- ACTION ITEM -
Across the entries below, count the lines in which the word "boat" occurs. Reply with the count alone.

### STORED DATA

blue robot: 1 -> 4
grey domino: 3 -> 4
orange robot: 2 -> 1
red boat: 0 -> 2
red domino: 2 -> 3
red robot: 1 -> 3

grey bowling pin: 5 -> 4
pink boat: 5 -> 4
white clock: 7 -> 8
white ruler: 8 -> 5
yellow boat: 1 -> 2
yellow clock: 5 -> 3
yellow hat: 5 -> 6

######
### STORED DATA

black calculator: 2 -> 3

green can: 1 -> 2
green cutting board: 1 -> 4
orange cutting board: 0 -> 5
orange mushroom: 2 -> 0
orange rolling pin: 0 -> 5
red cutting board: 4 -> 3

######

- EXERCISE SOLUTION -
3